**Exercise inputs**

*** Block opens ***

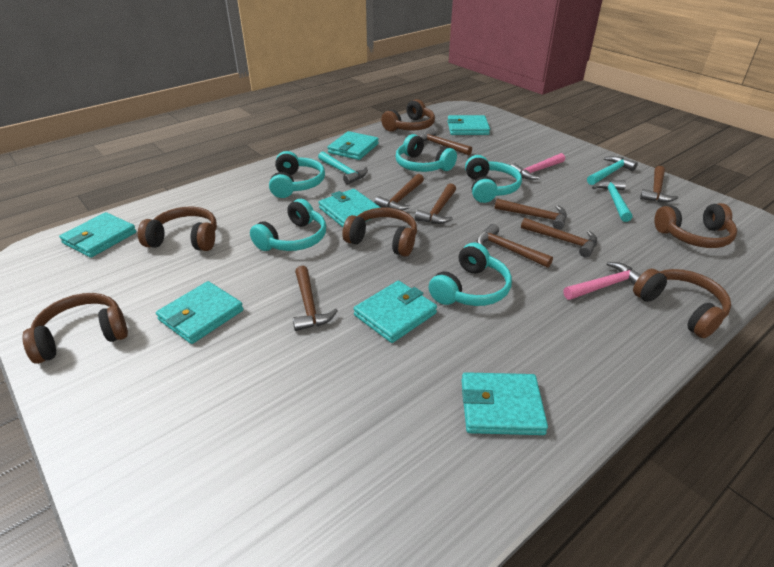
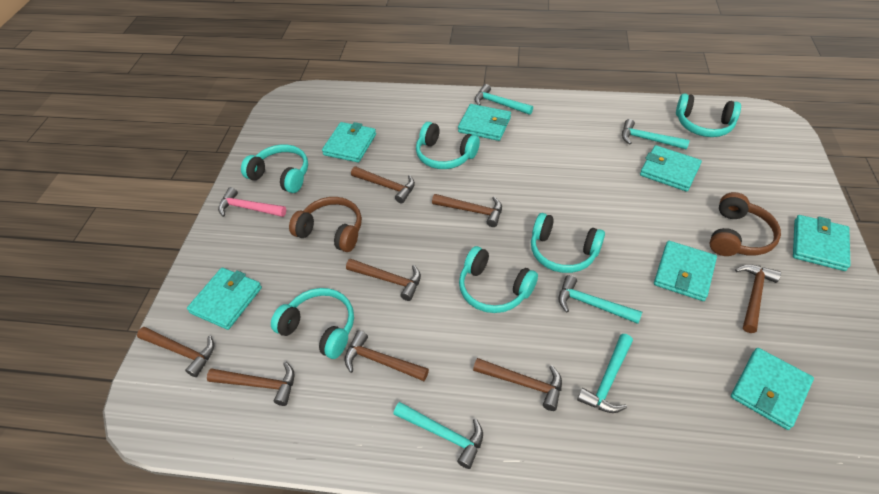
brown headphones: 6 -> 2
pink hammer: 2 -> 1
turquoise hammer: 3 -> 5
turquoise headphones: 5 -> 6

*** Block closes ***
*** Block opens ***

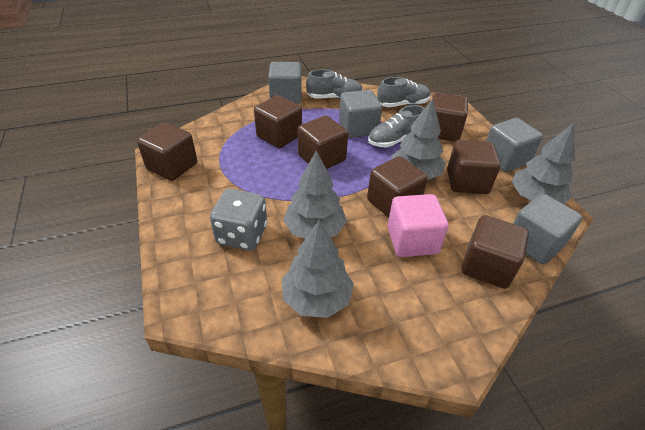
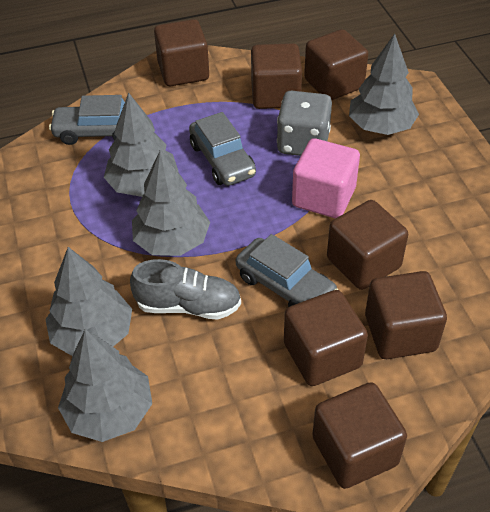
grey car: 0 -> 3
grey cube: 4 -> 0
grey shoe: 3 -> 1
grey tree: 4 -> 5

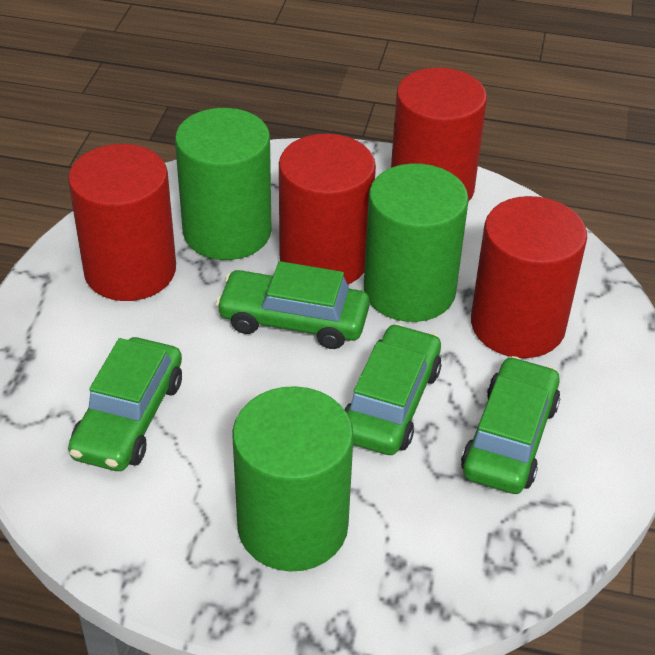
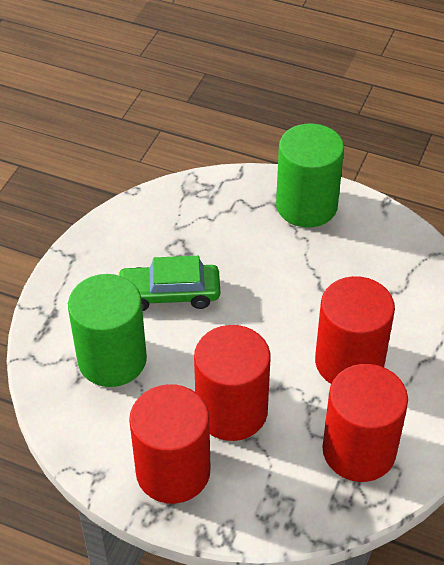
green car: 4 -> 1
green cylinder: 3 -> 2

*** Block closes ***

Repeat word for word the lines above that run from the line containing "pink hammer: 2 -> 1" through the line containing "turquoise headphones: 5 -> 6", both ends included, and nothing else.

pink hammer: 2 -> 1
turquoise hammer: 3 -> 5
turquoise headphones: 5 -> 6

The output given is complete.